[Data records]
----------------
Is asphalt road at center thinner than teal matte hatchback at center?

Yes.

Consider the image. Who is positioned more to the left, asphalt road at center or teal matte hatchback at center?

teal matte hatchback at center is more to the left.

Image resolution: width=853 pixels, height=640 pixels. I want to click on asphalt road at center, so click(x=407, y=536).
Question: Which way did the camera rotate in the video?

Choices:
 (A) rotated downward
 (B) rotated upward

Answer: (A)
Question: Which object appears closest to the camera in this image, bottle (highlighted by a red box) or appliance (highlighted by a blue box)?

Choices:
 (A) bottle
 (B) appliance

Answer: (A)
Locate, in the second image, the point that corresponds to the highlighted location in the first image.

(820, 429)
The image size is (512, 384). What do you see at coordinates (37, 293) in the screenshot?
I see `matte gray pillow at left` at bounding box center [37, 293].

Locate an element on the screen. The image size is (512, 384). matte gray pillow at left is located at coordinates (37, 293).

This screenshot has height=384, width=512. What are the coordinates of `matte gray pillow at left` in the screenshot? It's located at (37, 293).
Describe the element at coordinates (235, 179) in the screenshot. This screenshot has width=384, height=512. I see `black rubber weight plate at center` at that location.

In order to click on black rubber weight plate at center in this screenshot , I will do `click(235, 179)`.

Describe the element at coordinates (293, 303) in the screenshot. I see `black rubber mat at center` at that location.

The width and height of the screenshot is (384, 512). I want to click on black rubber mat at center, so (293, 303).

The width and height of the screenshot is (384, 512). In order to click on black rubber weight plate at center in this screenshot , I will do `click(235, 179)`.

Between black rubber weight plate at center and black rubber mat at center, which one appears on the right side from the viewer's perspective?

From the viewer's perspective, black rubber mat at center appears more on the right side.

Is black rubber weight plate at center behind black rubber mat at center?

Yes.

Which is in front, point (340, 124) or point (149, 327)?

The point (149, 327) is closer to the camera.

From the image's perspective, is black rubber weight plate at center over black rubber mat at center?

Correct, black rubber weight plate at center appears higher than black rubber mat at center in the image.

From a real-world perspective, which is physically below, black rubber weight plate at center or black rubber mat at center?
----------------
Given request
Reproduce every item above verbatim, preserving each line in its original order.

Result for this task
Is asphalt road at center thinner than teal matte hatchback at center?

Yes.

Consider the image. Who is positioned more to the left, asphalt road at center or teal matte hatchback at center?

teal matte hatchback at center is more to the left.

Image resolution: width=853 pixels, height=640 pixels. I want to click on asphalt road at center, so click(x=407, y=536).
Question: Which way did the camera rotate in the video?

Choices:
 (A) rotated downward
 (B) rotated upward

Answer: (A)
Question: Which object appears closest to the camera in this image, bottle (highlighted by a red box) or appliance (highlighted by a blue box)?

Choices:
 (A) bottle
 (B) appliance

Answer: (A)
Locate, in the second image, the point that corresponds to the highlighted location in the first image.

(820, 429)
The image size is (512, 384). What do you see at coordinates (37, 293) in the screenshot?
I see `matte gray pillow at left` at bounding box center [37, 293].

Locate an element on the screen. The image size is (512, 384). matte gray pillow at left is located at coordinates (37, 293).

This screenshot has height=384, width=512. What are the coordinates of `matte gray pillow at left` in the screenshot? It's located at (37, 293).
Describe the element at coordinates (235, 179) in the screenshot. This screenshot has width=384, height=512. I see `black rubber weight plate at center` at that location.

In order to click on black rubber weight plate at center in this screenshot , I will do `click(235, 179)`.

Describe the element at coordinates (293, 303) in the screenshot. I see `black rubber mat at center` at that location.

The width and height of the screenshot is (384, 512). I want to click on black rubber mat at center, so (293, 303).

The width and height of the screenshot is (384, 512). In order to click on black rubber weight plate at center in this screenshot , I will do `click(235, 179)`.

Between black rubber weight plate at center and black rubber mat at center, which one appears on the right side from the viewer's perspective?

From the viewer's perspective, black rubber mat at center appears more on the right side.

Is black rubber weight plate at center behind black rubber mat at center?

Yes.

Which is in front, point (340, 124) or point (149, 327)?

The point (149, 327) is closer to the camera.

From the image's perspective, is black rubber weight plate at center over black rubber mat at center?

Correct, black rubber weight plate at center appears higher than black rubber mat at center in the image.

From a real-world perspective, which is physically below, black rubber weight plate at center or black rubber mat at center?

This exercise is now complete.